**Task goal:** Please write out, exactly as given, the line that contains "Q3: NPN TIP120" and all lines that follow it through the end of the listing, and nothing else.

Supplied material section start

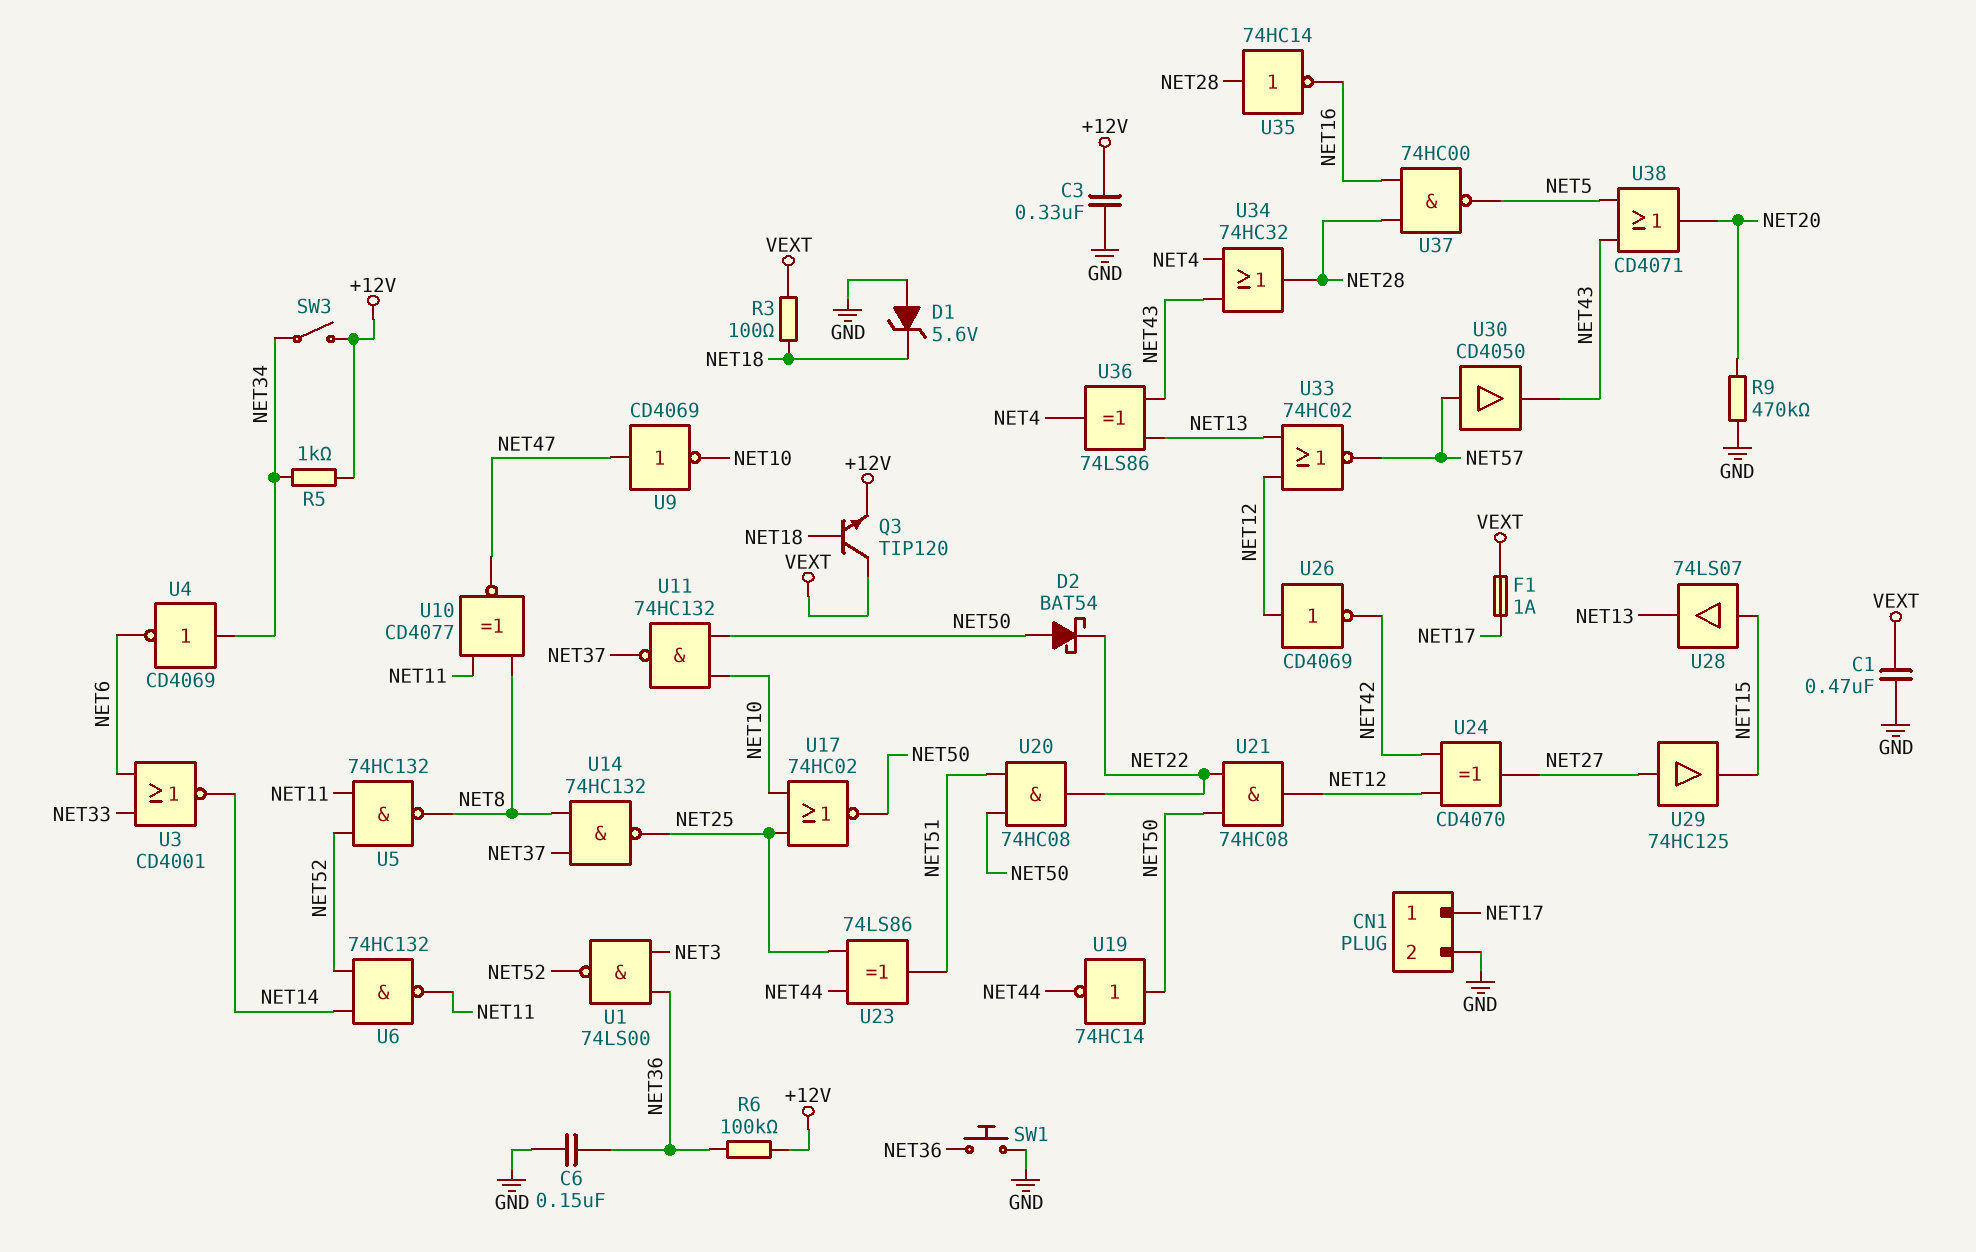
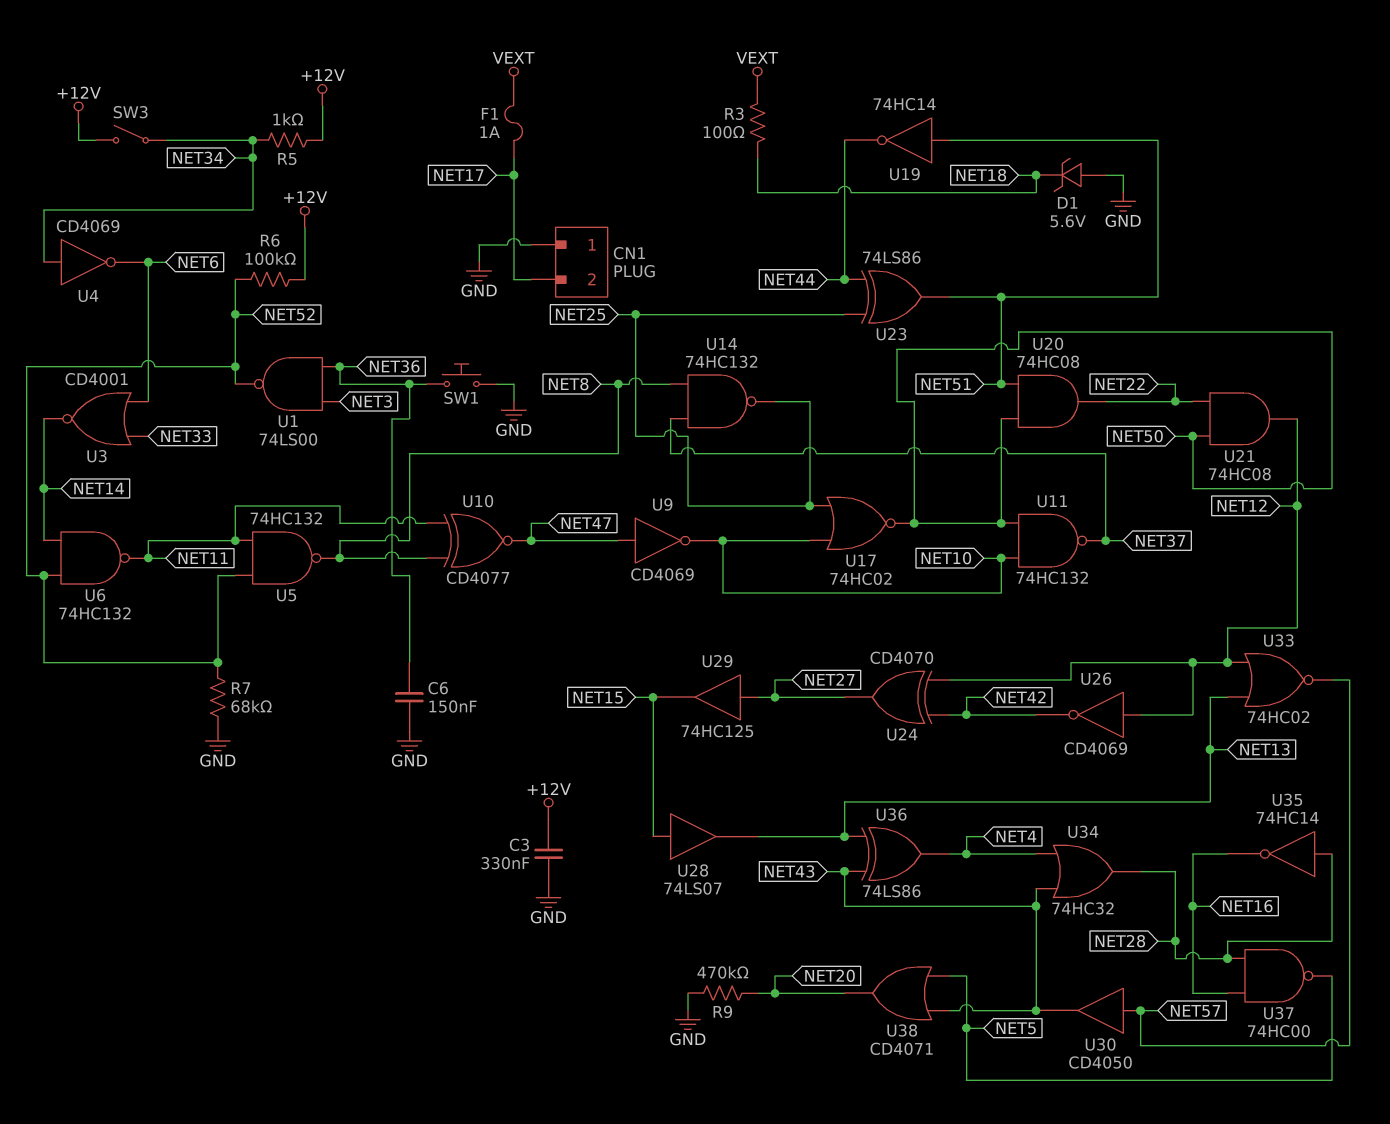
C1: 470nF (GND, VEXT) -> none
CN1 pin 1: NET17 -> GND
CN1 pin 2: GND -> NET17
D2: schottky BAT54 (A NET50, K NET22) -> none
Q3: NPN TIP120 (B NET18, C VEXT, E +12V) -> none
R6: 100k (+12V, NET36) -> 100k (+12V, NET52)
R7: none -> 68k (GND, NET52)
U19: NOT 74HC14 (in NET50, out NET44) -> NOT 74HC14 (in NET51, out NET44)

Supplied material section end

**Solution for this task:**
Q3: NPN TIP120 (B NET18, C VEXT, E +12V) -> none
R6: 100k (+12V, NET36) -> 100k (+12V, NET52)
R7: none -> 68k (GND, NET52)
U19: NOT 74HC14 (in NET50, out NET44) -> NOT 74HC14 (in NET51, out NET44)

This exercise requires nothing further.